WHAT THE EXERCISE ASKS: When a line below contains the word "dice", copy that line.

-- Opening Marker --

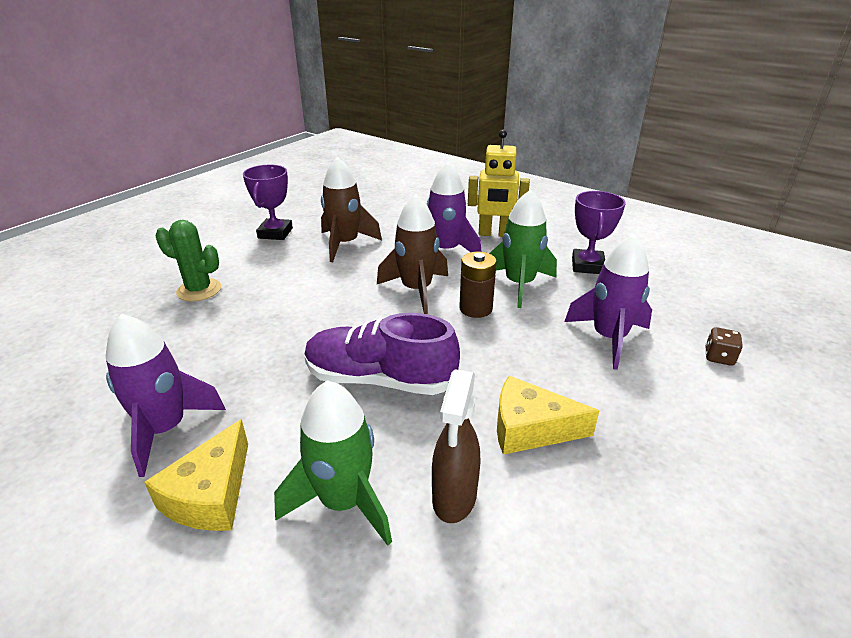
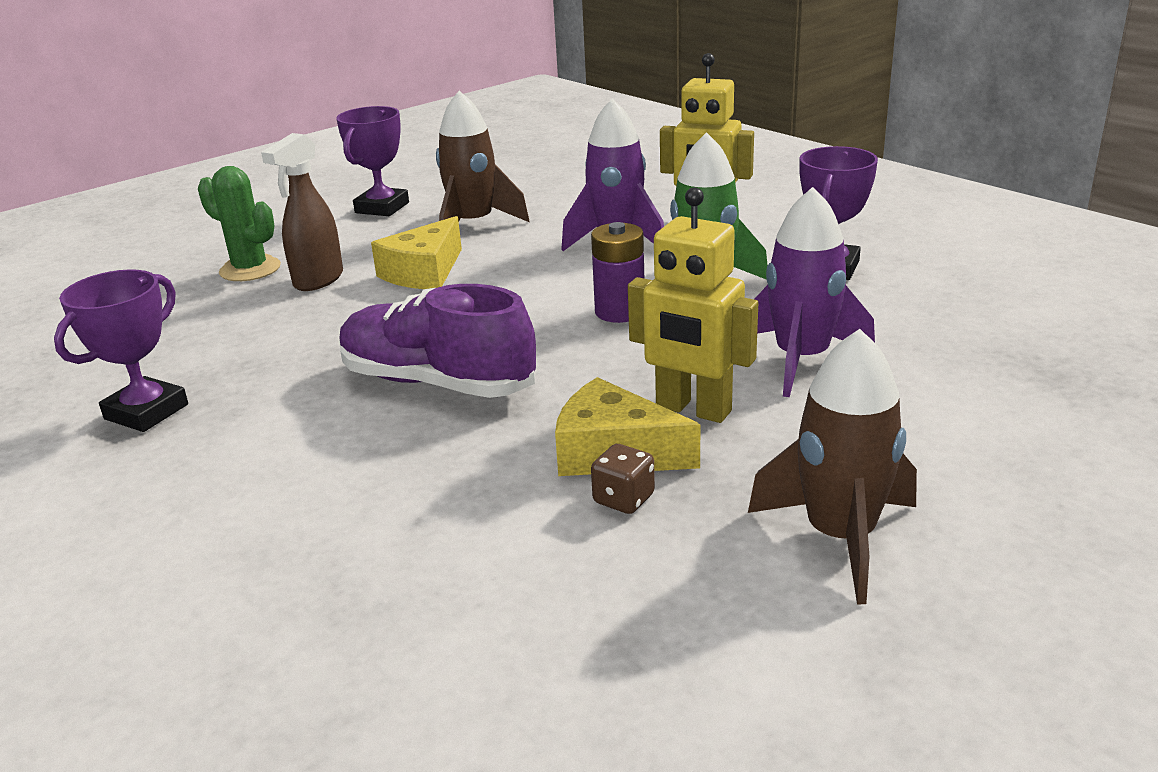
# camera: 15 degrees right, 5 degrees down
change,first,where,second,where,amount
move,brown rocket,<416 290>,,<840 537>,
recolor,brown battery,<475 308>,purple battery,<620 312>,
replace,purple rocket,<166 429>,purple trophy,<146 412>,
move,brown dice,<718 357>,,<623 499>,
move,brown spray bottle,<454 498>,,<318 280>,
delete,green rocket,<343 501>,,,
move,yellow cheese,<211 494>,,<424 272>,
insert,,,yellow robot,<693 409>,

-- Closing Marker --
-- Opening Marker --

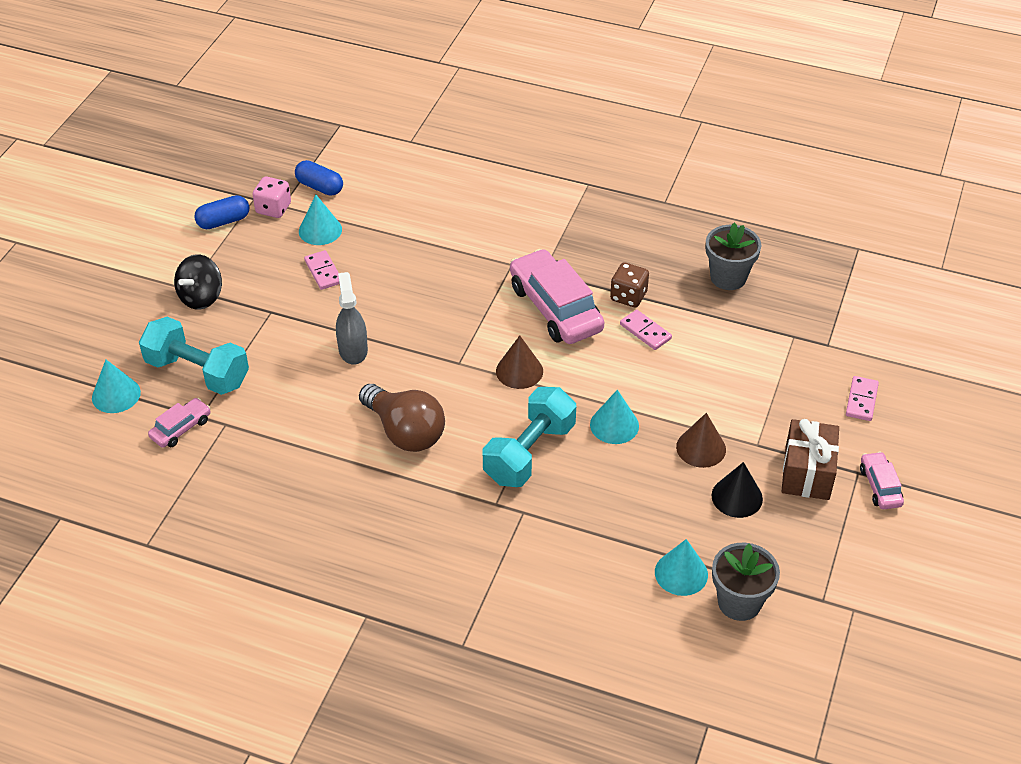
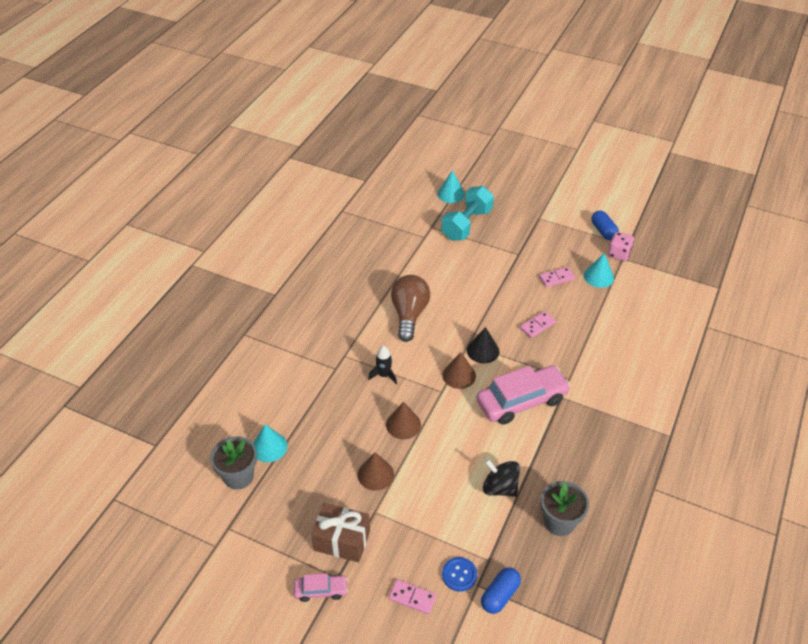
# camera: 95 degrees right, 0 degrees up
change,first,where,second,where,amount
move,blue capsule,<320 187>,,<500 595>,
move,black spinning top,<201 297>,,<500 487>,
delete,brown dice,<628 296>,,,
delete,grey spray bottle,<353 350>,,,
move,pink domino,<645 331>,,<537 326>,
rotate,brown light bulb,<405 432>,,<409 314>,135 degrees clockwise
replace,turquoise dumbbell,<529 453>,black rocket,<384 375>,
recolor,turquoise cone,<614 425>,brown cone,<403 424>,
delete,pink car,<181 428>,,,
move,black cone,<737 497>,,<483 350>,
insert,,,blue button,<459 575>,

-- Closing Marker --

ANSWER SECTION:
move,brown dice,<718 357>,,<623 499>,
delete,brown dice,<628 296>,,,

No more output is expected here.